→ **YOUR ASSIGNMENT**:
If a record contains a picture, drop the picture and copy everything else exactly.

→ **MATERIAL SUPPLIED**:
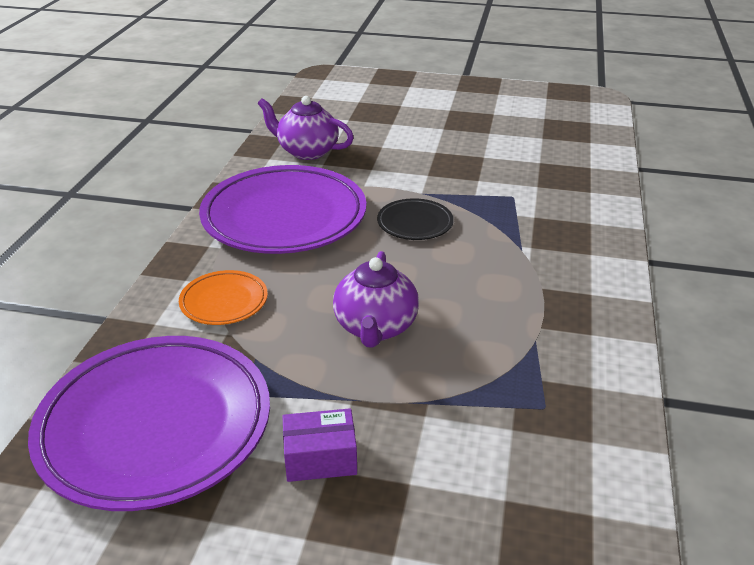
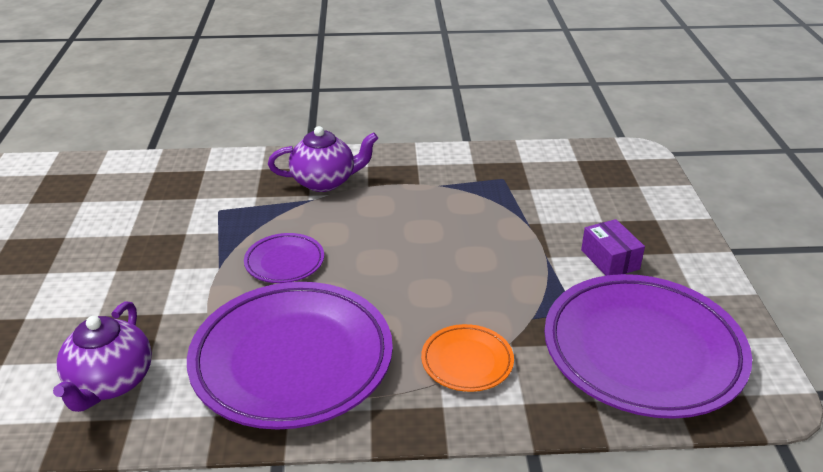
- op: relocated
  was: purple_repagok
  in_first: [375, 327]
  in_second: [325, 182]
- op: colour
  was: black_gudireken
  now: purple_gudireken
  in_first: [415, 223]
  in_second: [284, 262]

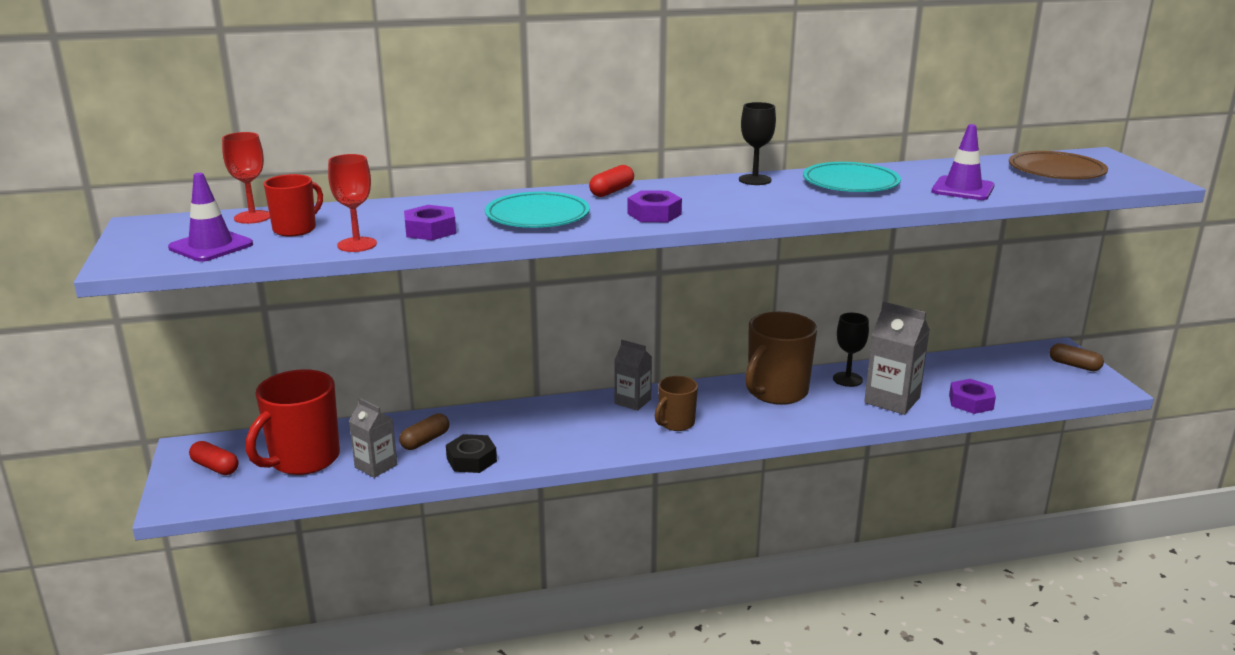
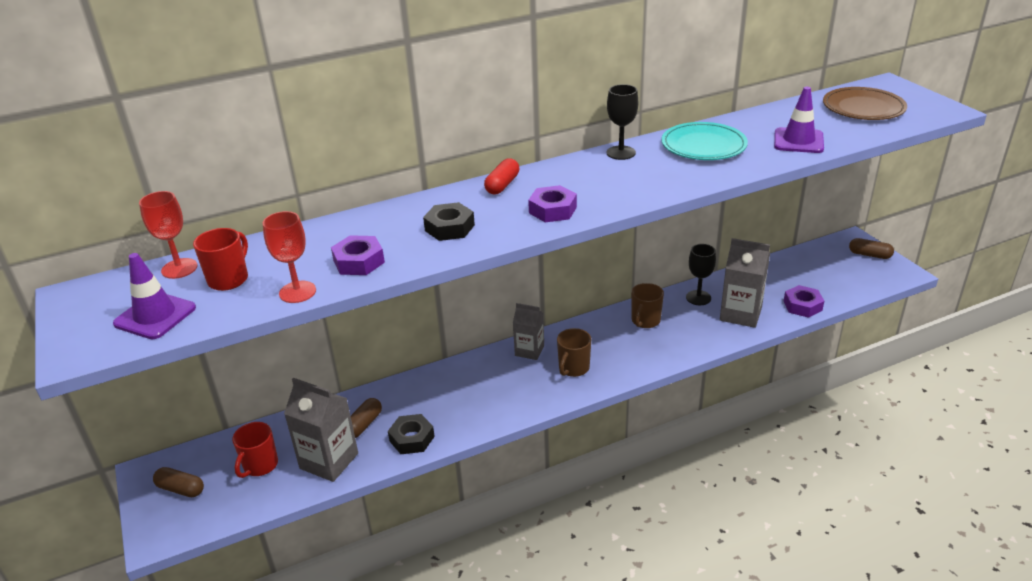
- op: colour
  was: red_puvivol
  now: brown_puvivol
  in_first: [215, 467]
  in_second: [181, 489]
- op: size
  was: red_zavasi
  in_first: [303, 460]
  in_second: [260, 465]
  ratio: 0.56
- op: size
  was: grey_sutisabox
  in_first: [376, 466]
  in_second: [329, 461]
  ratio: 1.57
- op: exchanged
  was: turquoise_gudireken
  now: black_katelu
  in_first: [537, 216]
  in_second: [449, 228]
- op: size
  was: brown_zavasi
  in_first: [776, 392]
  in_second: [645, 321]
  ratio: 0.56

→ **OUTPUT**:
- op: relocated
  was: purple_repagok
  in_first: [375, 327]
  in_second: [325, 182]
- op: colour
  was: black_gudireken
  now: purple_gudireken
  in_first: [415, 223]
  in_second: [284, 262]

- op: colour
  was: red_puvivol
  now: brown_puvivol
  in_first: [215, 467]
  in_second: [181, 489]
- op: size
  was: red_zavasi
  in_first: [303, 460]
  in_second: [260, 465]
  ratio: 0.56
- op: size
  was: grey_sutisabox
  in_first: [376, 466]
  in_second: [329, 461]
  ratio: 1.57
- op: exchanged
  was: turquoise_gudireken
  now: black_katelu
  in_first: [537, 216]
  in_second: [449, 228]
- op: size
  was: brown_zavasi
  in_first: [776, 392]
  in_second: [645, 321]
  ratio: 0.56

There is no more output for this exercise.